**Problem requirements**
Give back only the lines from the one with "(140, 416) = (302, 850): blue" through the last line of the data, exactly as they appear.

**Given information**
-----

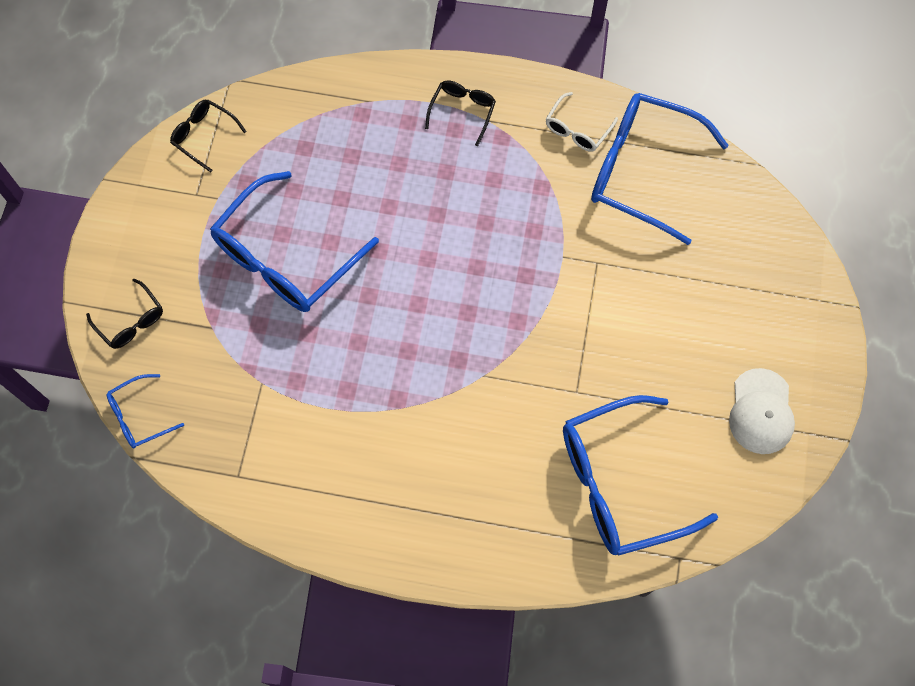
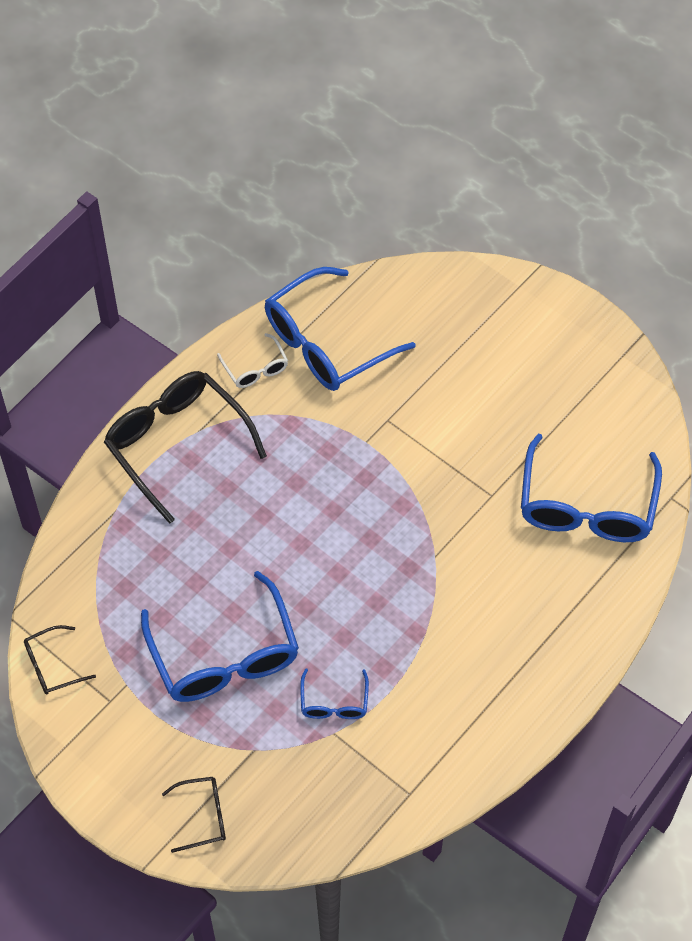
camera: 60 degrees left, 10 degrees down
(140, 416) = (302, 850): blue glasses -> blue glasses (334, 702)
(462, 112) = (177, 445): black glasses -> black glasses, size x2.11
(761, 412) = (586, 377): white cap -> none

-----

**Completed exercise**
(140, 416) = (302, 850): blue glasses -> blue glasses (334, 702)
(462, 112) = (177, 445): black glasses -> black glasses, size x2.11
(761, 412) = (586, 377): white cap -> none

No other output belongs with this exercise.